*AIM OF THE EXERCISE*
Return, word for word, only the lines of the data below that lie between the line with "R5: 15k (N4, N8) -> 15k (AGND, N4)" and the line with "U15: NAND (in", those two lines included.

- - - -

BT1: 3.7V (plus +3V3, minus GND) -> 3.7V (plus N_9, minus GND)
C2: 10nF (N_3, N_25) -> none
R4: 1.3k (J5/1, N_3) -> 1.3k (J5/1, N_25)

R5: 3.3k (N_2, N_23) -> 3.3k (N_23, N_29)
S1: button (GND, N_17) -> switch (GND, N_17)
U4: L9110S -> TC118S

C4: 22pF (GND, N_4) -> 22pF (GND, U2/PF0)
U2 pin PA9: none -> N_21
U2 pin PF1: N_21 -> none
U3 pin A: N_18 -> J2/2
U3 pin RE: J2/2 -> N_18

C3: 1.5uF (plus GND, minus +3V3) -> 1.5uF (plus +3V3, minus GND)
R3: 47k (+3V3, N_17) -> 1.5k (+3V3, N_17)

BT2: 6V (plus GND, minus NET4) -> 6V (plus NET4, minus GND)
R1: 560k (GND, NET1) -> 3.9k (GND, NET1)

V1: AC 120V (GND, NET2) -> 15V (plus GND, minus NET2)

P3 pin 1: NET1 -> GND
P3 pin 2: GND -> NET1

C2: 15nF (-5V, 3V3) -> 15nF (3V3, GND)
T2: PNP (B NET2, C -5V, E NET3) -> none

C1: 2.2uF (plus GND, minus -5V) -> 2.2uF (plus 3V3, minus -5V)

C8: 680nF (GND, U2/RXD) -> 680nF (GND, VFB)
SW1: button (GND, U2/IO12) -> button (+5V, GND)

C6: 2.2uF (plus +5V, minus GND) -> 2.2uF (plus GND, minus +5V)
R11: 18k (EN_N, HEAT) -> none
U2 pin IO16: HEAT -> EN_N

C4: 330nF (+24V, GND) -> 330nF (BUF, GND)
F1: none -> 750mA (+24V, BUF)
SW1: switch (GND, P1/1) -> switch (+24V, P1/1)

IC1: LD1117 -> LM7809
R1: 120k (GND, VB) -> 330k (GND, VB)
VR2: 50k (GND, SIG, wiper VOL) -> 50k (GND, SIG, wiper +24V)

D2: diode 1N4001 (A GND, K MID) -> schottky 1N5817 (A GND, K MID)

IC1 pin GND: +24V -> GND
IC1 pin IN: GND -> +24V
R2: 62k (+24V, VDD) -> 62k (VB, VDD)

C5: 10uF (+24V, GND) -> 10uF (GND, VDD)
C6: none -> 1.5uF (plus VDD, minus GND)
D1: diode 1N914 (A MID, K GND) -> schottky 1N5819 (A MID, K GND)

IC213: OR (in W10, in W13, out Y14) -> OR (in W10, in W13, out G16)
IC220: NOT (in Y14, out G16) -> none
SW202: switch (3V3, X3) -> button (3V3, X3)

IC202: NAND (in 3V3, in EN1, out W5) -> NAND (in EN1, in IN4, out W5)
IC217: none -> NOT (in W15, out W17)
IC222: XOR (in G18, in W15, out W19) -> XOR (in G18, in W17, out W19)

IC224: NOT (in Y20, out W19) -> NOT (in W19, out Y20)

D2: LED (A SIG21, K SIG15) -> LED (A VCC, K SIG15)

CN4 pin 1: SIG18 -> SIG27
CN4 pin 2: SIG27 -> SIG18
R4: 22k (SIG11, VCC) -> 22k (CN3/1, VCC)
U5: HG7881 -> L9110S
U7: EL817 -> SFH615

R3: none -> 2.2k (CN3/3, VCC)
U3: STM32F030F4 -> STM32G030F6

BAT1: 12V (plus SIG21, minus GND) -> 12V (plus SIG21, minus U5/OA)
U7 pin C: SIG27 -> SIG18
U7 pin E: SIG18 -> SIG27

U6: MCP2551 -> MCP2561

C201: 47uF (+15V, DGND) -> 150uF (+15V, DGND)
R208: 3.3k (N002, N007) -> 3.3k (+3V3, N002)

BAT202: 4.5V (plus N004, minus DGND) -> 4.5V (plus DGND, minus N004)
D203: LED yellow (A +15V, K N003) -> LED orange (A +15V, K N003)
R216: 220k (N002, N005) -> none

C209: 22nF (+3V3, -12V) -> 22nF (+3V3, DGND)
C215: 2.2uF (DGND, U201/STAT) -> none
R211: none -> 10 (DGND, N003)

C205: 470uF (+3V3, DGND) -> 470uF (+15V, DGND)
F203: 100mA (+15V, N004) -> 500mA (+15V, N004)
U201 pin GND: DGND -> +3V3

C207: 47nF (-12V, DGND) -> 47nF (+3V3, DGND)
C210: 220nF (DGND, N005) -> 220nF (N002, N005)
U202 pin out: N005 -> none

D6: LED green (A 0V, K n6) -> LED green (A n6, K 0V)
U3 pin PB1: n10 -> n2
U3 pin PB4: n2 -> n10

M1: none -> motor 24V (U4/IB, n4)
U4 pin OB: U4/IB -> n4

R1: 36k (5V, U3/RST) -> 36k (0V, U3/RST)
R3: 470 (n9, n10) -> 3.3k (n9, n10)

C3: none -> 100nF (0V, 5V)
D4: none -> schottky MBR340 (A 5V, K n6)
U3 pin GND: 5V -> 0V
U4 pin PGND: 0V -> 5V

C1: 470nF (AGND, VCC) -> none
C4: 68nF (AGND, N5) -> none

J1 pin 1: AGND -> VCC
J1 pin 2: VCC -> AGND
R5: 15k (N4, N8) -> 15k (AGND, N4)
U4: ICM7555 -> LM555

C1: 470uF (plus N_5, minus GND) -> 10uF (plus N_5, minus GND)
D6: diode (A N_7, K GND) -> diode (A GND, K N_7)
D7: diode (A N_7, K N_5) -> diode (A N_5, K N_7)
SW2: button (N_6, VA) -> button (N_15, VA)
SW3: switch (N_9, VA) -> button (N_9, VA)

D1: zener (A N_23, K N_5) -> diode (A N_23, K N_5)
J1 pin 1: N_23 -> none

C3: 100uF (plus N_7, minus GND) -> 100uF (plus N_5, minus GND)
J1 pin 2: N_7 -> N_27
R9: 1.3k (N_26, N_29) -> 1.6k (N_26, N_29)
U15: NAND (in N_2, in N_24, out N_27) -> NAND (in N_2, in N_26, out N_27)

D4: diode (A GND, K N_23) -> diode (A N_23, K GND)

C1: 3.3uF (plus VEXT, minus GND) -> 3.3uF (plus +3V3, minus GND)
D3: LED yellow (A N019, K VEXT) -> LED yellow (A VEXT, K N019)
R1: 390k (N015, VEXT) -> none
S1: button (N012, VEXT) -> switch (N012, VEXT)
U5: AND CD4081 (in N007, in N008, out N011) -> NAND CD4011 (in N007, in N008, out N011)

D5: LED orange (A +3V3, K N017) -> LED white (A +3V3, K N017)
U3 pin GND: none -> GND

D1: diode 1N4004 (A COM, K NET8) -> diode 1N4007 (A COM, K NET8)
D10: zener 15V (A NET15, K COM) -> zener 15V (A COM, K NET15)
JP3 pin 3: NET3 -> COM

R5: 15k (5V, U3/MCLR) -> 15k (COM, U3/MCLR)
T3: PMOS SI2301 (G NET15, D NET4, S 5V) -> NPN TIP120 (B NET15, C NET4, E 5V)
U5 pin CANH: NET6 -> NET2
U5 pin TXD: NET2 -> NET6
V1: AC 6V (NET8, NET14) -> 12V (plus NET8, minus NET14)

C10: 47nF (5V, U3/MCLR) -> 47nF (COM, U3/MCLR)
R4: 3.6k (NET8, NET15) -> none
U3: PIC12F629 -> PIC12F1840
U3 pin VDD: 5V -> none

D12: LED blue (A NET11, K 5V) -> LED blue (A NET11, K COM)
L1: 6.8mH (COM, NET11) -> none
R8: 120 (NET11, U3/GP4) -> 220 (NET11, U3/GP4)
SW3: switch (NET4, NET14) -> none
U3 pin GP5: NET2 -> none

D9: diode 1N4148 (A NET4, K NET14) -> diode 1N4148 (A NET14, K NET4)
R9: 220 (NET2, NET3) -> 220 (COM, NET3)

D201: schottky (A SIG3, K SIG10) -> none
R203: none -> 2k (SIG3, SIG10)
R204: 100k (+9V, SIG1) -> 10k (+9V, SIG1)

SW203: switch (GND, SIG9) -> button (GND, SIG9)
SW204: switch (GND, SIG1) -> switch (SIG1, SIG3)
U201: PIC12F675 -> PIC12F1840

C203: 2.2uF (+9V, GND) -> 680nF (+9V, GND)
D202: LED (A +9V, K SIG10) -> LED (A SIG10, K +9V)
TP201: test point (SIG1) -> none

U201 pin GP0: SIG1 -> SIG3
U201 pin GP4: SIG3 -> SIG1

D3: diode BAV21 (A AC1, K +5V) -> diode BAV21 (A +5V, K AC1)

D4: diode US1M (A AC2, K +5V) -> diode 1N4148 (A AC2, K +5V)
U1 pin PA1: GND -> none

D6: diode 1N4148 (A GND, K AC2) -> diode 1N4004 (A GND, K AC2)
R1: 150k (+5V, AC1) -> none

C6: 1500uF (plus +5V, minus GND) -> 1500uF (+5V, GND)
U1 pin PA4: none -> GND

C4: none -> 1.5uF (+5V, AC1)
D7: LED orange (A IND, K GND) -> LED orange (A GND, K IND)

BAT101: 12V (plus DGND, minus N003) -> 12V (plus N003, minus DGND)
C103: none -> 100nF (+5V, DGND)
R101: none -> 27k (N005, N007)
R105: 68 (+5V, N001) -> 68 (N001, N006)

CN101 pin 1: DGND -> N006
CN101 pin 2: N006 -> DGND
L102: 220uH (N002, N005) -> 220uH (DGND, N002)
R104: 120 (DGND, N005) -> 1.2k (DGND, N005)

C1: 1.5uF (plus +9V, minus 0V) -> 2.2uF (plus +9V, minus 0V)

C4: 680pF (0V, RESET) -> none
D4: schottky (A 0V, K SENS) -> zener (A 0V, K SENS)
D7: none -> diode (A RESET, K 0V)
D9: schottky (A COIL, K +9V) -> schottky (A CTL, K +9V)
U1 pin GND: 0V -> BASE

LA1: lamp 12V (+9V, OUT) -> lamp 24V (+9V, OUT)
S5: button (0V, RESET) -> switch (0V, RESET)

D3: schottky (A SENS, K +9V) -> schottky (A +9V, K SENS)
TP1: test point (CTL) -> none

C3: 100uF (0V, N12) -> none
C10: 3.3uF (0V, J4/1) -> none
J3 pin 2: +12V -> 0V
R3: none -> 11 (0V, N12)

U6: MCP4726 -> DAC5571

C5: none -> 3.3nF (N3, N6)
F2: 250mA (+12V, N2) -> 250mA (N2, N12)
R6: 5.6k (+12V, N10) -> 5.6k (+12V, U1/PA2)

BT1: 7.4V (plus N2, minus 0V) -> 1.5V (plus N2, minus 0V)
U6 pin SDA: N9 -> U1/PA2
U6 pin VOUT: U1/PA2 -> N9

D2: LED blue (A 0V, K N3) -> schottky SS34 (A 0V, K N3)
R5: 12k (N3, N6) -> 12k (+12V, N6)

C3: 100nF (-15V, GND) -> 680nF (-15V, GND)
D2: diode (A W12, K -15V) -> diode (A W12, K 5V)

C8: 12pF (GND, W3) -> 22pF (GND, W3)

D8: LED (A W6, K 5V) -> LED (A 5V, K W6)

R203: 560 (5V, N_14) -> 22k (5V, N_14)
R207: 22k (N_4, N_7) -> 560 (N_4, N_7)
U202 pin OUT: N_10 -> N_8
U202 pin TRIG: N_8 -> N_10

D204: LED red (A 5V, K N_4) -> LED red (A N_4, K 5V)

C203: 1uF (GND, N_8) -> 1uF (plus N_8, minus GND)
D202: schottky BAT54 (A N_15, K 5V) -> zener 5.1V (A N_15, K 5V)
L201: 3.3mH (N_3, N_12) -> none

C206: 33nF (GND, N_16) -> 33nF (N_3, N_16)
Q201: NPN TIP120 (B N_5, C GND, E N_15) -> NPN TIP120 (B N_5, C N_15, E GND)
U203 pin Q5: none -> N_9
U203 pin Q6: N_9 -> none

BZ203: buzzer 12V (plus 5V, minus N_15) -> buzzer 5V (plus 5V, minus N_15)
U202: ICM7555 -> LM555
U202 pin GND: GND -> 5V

- - - -

*YOUR SOLUTION*
R5: 15k (N4, N8) -> 15k (AGND, N4)
U4: ICM7555 -> LM555

C1: 470uF (plus N_5, minus GND) -> 10uF (plus N_5, minus GND)
D6: diode (A N_7, K GND) -> diode (A GND, K N_7)
D7: diode (A N_7, K N_5) -> diode (A N_5, K N_7)
SW2: button (N_6, VA) -> button (N_15, VA)
SW3: switch (N_9, VA) -> button (N_9, VA)

D1: zener (A N_23, K N_5) -> diode (A N_23, K N_5)
J1 pin 1: N_23 -> none

C3: 100uF (plus N_7, minus GND) -> 100uF (plus N_5, minus GND)
J1 pin 2: N_7 -> N_27
R9: 1.3k (N_26, N_29) -> 1.6k (N_26, N_29)
U15: NAND (in N_2, in N_24, out N_27) -> NAND (in N_2, in N_26, out N_27)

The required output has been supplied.